Reproduce the data from the line holding "desktop is located at coordinates (748, 361)." through the end of the data, inclusive, switching every "image" to "picture" and leaving everything else unchanged. Omit the pictures from your answer.

Data listing:
· · · ·

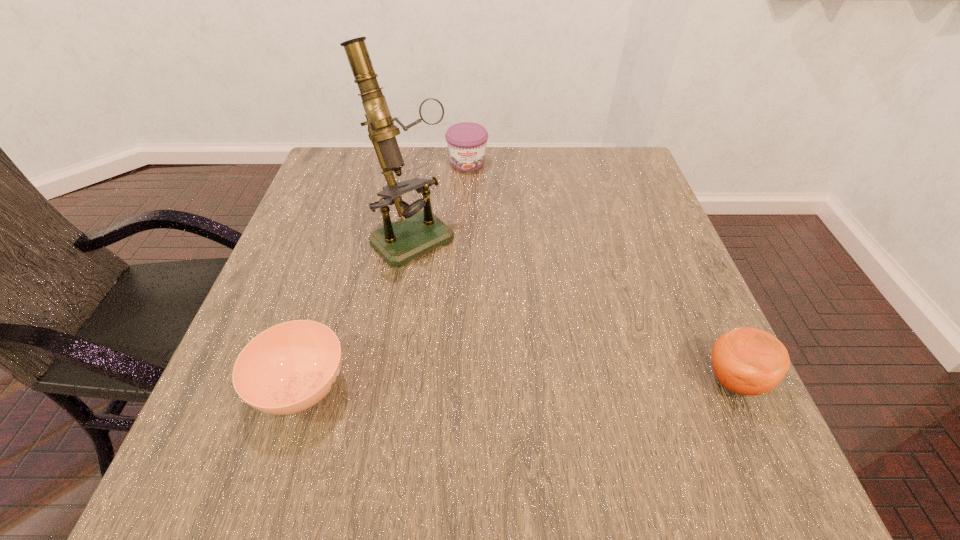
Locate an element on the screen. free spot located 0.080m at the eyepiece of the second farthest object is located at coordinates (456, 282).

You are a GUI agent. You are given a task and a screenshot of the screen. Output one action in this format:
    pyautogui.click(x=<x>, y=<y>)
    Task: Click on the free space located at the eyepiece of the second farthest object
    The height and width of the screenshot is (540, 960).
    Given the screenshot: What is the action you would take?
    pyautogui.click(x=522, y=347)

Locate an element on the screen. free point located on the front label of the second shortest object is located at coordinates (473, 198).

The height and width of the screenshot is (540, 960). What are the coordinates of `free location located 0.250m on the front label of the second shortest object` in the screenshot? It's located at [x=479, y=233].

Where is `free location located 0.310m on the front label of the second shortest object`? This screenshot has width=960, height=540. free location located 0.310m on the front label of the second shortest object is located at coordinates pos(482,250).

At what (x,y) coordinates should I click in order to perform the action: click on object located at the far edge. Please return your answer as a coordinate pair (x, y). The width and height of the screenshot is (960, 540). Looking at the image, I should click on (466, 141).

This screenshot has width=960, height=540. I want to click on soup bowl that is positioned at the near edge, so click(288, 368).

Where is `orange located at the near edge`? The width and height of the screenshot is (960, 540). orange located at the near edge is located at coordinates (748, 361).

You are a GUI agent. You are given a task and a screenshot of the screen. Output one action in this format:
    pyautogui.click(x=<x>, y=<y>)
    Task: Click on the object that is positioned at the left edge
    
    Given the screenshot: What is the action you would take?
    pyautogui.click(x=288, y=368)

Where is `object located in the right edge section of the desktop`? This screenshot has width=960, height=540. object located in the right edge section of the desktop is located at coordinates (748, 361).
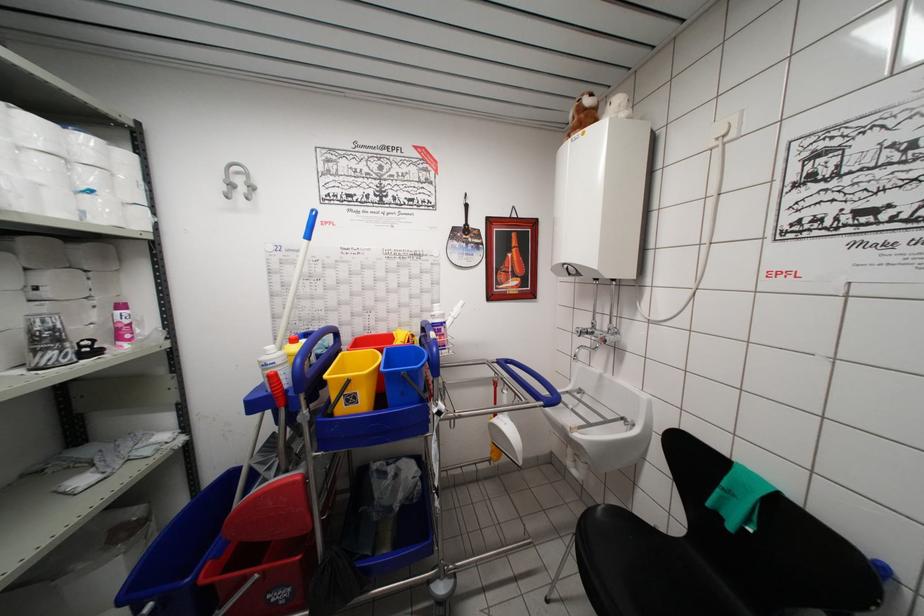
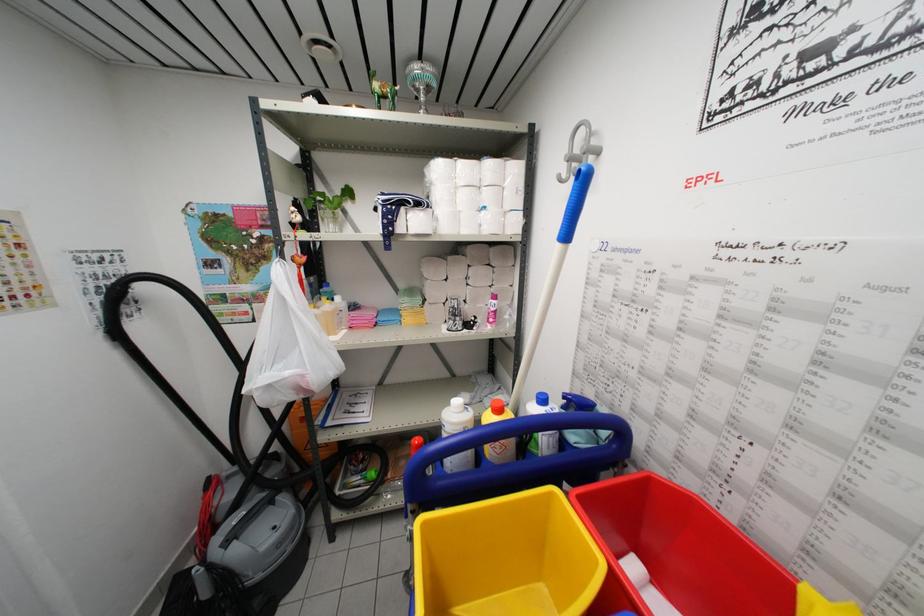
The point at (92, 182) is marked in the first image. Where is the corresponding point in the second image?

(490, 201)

· · · ·

◆ THE COMPLETED TASK ◆
Where is `object located in the right edge section of the desktop`? This screenshot has width=960, height=540. object located in the right edge section of the desktop is located at coordinates (748, 361).
The point at (92, 182) is marked in the first picture. Where is the corresponding point in the second picture?

(490, 201)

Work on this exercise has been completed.